Description of the task: When you copy the records, keep every word exact and leave the pictures out.
*** Exercise data Section Begins ***
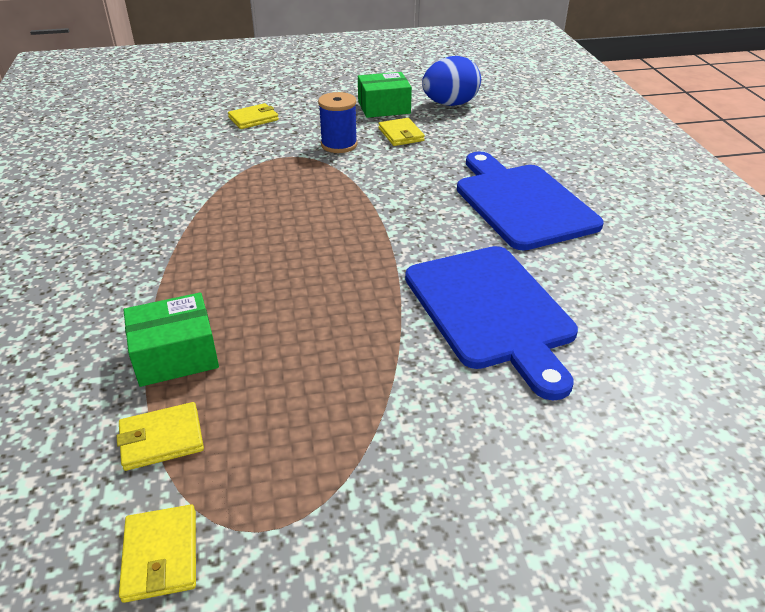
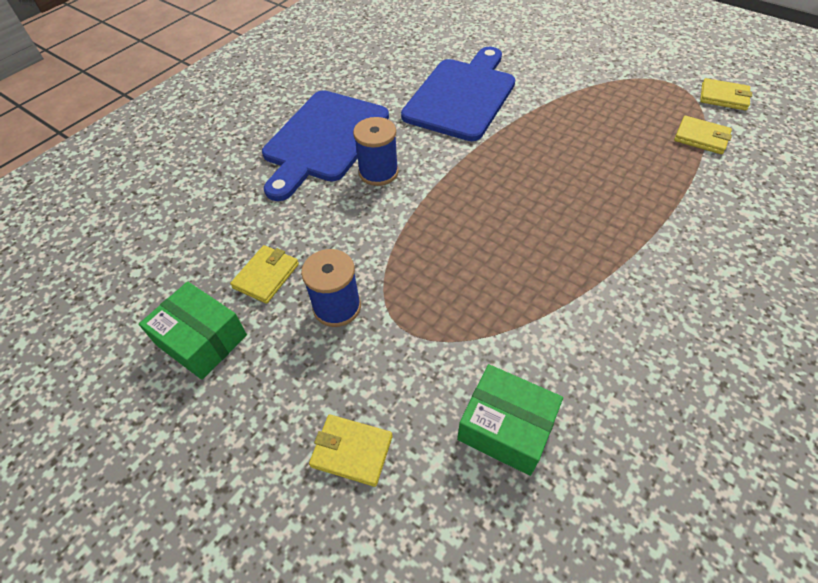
camera: 130 degrees left, 15 degrees up
yellow wallet [119,504,196,603] -> yellow wallet turned 75 degrees clockwise [700,78,752,110]
green box [124,292,219,387] -> green box moved to [457,364,563,476]
blue egg [422,56,481,106] -> none
none -> blue spool [353,117,399,186]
*** Exercise data Section Ends ***
Answer box:
camera: 130 degrees left, 15 degrees up
yellow wallet [119,504,196,603] -> yellow wallet turned 75 degrees clockwise [700,78,752,110]
green box [124,292,219,387] -> green box moved to [457,364,563,476]
blue egg [422,56,481,106] -> none
none -> blue spool [353,117,399,186]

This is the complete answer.